== Available data ==
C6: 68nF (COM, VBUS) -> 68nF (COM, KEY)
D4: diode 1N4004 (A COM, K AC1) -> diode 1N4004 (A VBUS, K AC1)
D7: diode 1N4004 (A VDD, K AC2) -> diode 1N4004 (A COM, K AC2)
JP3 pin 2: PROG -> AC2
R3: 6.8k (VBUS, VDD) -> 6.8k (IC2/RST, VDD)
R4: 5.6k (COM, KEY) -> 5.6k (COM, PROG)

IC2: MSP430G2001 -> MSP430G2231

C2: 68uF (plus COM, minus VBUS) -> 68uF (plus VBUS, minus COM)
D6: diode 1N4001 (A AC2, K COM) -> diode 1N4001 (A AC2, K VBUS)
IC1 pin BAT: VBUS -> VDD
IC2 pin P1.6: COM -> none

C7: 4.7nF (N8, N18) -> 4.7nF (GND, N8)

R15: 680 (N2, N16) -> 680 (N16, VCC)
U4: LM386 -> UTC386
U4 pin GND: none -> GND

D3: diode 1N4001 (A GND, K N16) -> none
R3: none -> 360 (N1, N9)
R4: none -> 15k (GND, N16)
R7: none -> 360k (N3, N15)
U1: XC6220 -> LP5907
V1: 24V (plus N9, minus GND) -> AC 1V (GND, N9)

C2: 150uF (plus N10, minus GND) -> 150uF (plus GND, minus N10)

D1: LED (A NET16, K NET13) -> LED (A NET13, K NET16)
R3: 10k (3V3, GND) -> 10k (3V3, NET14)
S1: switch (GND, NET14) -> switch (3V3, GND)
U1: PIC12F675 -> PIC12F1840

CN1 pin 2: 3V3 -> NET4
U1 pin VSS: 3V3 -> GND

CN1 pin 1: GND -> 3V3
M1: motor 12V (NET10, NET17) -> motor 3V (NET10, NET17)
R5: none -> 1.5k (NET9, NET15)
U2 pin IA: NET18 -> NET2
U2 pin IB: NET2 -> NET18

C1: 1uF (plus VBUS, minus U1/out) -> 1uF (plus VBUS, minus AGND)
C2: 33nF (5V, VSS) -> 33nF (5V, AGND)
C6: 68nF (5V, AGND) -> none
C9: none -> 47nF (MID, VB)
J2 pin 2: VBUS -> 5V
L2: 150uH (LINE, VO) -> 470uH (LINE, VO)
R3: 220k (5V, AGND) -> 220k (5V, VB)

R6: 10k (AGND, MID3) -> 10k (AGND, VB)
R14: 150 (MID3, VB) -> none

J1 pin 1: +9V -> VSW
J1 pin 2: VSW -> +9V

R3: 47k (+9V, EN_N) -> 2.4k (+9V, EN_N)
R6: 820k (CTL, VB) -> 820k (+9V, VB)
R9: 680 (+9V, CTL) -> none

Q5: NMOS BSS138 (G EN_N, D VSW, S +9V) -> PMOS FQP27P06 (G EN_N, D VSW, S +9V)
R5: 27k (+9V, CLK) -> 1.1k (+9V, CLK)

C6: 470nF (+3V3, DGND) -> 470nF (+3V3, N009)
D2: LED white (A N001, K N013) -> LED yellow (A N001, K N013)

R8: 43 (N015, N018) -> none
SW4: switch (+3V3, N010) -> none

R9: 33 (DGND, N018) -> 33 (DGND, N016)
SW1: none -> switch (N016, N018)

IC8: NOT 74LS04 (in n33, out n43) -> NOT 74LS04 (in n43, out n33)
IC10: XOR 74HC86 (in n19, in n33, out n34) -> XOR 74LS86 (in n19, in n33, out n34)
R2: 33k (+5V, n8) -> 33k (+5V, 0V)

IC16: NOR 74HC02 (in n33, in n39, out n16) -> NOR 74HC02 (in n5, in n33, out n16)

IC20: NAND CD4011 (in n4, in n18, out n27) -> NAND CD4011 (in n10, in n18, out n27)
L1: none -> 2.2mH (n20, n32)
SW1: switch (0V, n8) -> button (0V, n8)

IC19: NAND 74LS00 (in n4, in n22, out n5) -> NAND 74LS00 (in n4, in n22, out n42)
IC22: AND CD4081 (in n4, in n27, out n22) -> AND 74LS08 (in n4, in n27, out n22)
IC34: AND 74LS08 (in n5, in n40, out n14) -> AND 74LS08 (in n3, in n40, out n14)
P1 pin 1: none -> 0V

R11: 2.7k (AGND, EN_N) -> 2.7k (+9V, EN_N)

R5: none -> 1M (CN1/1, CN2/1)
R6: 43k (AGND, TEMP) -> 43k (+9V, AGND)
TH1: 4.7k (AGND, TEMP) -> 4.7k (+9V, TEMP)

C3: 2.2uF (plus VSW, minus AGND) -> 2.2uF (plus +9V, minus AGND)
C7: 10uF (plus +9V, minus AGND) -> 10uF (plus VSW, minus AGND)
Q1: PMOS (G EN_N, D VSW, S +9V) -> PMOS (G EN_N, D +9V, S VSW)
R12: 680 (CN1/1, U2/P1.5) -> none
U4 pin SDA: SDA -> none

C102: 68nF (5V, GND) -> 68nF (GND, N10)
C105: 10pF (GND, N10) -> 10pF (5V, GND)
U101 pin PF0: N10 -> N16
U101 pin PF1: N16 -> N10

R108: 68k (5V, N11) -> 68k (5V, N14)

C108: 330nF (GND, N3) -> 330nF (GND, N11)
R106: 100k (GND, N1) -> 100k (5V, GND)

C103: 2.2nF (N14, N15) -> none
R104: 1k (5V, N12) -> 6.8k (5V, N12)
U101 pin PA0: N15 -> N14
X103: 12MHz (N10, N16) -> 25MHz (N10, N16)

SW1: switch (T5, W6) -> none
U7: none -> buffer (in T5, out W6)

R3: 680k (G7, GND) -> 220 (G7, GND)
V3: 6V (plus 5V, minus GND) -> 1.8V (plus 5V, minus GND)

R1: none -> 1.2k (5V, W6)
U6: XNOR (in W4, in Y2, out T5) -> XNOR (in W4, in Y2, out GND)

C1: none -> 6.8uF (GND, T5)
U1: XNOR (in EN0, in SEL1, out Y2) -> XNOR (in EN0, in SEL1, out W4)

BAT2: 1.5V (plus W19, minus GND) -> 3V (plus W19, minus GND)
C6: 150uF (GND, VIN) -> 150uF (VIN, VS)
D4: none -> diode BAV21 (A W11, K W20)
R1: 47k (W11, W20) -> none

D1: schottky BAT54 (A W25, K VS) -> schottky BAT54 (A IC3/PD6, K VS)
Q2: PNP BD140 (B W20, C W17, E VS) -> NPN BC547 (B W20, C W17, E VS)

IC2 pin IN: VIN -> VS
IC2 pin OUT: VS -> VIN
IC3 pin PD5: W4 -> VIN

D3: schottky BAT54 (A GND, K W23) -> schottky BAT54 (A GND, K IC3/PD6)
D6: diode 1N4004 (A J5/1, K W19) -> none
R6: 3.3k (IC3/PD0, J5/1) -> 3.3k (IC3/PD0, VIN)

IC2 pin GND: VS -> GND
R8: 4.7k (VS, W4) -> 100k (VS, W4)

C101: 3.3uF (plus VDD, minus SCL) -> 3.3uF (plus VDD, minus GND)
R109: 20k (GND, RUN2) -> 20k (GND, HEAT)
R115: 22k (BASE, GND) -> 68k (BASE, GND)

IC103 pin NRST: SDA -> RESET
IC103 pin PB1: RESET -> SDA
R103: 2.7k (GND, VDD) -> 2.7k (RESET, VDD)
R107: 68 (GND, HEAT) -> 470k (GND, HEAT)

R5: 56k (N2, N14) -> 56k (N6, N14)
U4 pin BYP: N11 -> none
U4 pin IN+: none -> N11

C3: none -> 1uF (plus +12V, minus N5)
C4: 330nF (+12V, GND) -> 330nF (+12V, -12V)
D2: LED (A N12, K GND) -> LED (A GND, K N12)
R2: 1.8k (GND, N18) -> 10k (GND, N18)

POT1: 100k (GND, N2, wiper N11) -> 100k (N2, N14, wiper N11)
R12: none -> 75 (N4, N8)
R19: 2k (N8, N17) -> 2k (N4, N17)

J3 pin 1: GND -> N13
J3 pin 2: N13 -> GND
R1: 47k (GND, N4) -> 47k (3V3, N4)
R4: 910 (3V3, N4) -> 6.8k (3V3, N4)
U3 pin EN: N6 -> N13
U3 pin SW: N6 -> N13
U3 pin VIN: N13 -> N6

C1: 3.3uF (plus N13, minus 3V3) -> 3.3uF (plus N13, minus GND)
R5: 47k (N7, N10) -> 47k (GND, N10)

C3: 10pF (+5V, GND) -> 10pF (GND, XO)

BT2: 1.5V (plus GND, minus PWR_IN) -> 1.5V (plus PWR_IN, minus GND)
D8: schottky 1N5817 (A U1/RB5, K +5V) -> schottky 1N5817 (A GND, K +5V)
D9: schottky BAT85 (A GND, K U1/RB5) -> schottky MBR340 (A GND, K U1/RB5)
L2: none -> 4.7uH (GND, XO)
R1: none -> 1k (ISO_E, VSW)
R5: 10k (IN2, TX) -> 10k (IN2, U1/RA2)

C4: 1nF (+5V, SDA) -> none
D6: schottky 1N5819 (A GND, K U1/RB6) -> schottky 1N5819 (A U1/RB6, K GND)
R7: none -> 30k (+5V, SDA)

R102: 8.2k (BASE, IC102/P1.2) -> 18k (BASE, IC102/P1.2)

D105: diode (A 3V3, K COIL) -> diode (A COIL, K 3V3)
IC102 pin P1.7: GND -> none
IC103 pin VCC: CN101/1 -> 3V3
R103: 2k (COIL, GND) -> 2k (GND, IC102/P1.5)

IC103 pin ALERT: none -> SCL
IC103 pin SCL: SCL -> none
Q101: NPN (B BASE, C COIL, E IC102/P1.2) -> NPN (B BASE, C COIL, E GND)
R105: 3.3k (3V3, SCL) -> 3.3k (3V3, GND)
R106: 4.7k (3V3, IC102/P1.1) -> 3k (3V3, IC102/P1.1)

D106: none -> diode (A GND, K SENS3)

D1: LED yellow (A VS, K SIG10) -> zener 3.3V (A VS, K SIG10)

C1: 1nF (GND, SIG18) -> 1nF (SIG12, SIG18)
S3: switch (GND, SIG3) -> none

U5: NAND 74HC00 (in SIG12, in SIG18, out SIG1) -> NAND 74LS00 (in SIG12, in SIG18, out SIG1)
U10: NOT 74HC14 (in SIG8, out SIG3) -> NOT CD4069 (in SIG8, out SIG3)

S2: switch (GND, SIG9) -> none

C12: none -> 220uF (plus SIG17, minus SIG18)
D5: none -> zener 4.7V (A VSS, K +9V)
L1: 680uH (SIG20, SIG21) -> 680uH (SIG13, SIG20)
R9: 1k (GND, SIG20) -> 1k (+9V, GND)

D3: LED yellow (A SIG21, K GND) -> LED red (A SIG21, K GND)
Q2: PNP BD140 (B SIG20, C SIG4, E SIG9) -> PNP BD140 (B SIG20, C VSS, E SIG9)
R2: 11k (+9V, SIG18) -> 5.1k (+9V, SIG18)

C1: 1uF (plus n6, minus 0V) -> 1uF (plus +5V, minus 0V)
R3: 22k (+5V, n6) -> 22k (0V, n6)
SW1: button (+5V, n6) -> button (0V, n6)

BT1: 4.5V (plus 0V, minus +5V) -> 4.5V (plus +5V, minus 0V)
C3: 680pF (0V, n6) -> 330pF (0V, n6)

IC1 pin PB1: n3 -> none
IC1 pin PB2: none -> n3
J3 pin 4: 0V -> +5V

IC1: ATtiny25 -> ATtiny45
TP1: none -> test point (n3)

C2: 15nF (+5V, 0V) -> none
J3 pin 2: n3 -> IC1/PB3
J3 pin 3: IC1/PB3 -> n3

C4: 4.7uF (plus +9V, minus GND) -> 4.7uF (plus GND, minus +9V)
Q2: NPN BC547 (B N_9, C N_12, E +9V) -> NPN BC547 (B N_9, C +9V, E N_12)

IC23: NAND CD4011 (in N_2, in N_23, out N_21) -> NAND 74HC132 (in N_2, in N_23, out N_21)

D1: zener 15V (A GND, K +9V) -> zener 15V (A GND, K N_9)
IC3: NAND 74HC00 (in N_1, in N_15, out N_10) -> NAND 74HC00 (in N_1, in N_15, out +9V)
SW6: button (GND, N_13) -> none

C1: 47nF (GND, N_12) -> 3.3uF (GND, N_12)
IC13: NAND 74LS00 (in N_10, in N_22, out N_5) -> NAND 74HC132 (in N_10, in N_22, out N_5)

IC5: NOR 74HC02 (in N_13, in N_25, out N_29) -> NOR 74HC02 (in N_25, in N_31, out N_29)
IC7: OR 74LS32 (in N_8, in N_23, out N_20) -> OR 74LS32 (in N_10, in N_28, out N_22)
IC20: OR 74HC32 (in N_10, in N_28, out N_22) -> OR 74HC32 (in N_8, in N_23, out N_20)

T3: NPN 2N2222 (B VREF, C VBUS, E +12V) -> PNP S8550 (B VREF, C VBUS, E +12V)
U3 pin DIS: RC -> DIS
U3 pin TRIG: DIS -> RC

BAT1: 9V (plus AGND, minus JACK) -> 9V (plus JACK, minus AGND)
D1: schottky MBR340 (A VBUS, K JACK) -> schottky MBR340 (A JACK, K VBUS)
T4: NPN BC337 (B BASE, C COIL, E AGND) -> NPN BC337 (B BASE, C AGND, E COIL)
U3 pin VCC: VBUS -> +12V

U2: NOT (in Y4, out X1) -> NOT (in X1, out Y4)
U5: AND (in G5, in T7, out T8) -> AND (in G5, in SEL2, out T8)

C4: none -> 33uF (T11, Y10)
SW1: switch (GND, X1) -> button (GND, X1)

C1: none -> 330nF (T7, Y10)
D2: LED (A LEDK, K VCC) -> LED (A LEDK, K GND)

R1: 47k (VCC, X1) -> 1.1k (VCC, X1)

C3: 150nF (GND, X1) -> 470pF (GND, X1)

== Instructions to follow ==
The lines running from the start of the data through the one that contains "R3: 6.8k (VBUS, VDD) -> 6.8k (IC2/RST, VDD)" should be reproduced exactly, and only those.

== Response below ==
C6: 68nF (COM, VBUS) -> 68nF (COM, KEY)
D4: diode 1N4004 (A COM, K AC1) -> diode 1N4004 (A VBUS, K AC1)
D7: diode 1N4004 (A VDD, K AC2) -> diode 1N4004 (A COM, K AC2)
JP3 pin 2: PROG -> AC2
R3: 6.8k (VBUS, VDD) -> 6.8k (IC2/RST, VDD)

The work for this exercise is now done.